WORK ITEM:
Please give again, word for word, each line that falls between the line with "BAT1: 7.4V (plus" and the end of the data, inclusive.

##### GIVEN INFORMATION #####

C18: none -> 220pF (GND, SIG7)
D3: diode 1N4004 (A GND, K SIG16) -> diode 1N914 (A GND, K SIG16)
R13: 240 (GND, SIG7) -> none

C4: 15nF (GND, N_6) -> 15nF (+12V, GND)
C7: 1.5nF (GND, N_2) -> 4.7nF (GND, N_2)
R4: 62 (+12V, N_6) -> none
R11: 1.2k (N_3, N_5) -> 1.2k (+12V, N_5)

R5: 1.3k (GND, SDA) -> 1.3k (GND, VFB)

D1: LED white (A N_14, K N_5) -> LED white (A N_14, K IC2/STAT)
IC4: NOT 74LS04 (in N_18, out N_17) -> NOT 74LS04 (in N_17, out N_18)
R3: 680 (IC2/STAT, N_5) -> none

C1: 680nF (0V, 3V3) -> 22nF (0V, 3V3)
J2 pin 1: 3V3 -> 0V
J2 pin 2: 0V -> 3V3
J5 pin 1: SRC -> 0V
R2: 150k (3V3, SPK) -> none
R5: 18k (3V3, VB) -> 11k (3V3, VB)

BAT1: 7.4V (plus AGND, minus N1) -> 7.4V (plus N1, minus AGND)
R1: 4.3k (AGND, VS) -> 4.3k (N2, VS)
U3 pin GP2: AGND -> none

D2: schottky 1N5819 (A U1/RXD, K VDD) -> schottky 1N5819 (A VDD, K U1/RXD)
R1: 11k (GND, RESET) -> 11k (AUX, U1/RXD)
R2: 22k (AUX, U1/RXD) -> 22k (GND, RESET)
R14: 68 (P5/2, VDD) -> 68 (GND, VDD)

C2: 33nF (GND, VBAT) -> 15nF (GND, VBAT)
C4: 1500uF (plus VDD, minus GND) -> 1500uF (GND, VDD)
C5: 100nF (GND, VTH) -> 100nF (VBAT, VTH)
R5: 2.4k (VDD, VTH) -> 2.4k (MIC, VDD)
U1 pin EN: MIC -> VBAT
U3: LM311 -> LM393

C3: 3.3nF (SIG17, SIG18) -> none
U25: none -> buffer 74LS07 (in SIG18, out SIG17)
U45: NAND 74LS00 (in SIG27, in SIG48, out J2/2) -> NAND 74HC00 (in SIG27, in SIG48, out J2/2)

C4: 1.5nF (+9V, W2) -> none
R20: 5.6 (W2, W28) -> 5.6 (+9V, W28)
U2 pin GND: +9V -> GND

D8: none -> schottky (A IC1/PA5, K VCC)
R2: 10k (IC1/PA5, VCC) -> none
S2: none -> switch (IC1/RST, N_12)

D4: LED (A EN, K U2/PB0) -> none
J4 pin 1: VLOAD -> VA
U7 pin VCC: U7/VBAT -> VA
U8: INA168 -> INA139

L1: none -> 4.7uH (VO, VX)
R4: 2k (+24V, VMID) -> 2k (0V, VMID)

#####

THE COMPLETED TASK:
BAT1: 7.4V (plus AGND, minus N1) -> 7.4V (plus N1, minus AGND)
R1: 4.3k (AGND, VS) -> 4.3k (N2, VS)
U3 pin GP2: AGND -> none

D2: schottky 1N5819 (A U1/RXD, K VDD) -> schottky 1N5819 (A VDD, K U1/RXD)
R1: 11k (GND, RESET) -> 11k (AUX, U1/RXD)
R2: 22k (AUX, U1/RXD) -> 22k (GND, RESET)
R14: 68 (P5/2, VDD) -> 68 (GND, VDD)

C2: 33nF (GND, VBAT) -> 15nF (GND, VBAT)
C4: 1500uF (plus VDD, minus GND) -> 1500uF (GND, VDD)
C5: 100nF (GND, VTH) -> 100nF (VBAT, VTH)
R5: 2.4k (VDD, VTH) -> 2.4k (MIC, VDD)
U1 pin EN: MIC -> VBAT
U3: LM311 -> LM393

C3: 3.3nF (SIG17, SIG18) -> none
U25: none -> buffer 74LS07 (in SIG18, out SIG17)
U45: NAND 74LS00 (in SIG27, in SIG48, out J2/2) -> NAND 74HC00 (in SIG27, in SIG48, out J2/2)

C4: 1.5nF (+9V, W2) -> none
R20: 5.6 (W2, W28) -> 5.6 (+9V, W28)
U2 pin GND: +9V -> GND

D8: none -> schottky (A IC1/PA5, K VCC)
R2: 10k (IC1/PA5, VCC) -> none
S2: none -> switch (IC1/RST, N_12)

D4: LED (A EN, K U2/PB0) -> none
J4 pin 1: VLOAD -> VA
U7 pin VCC: U7/VBAT -> VA
U8: INA168 -> INA139

L1: none -> 4.7uH (VO, VX)
R4: 2k (+24V, VMID) -> 2k (0V, VMID)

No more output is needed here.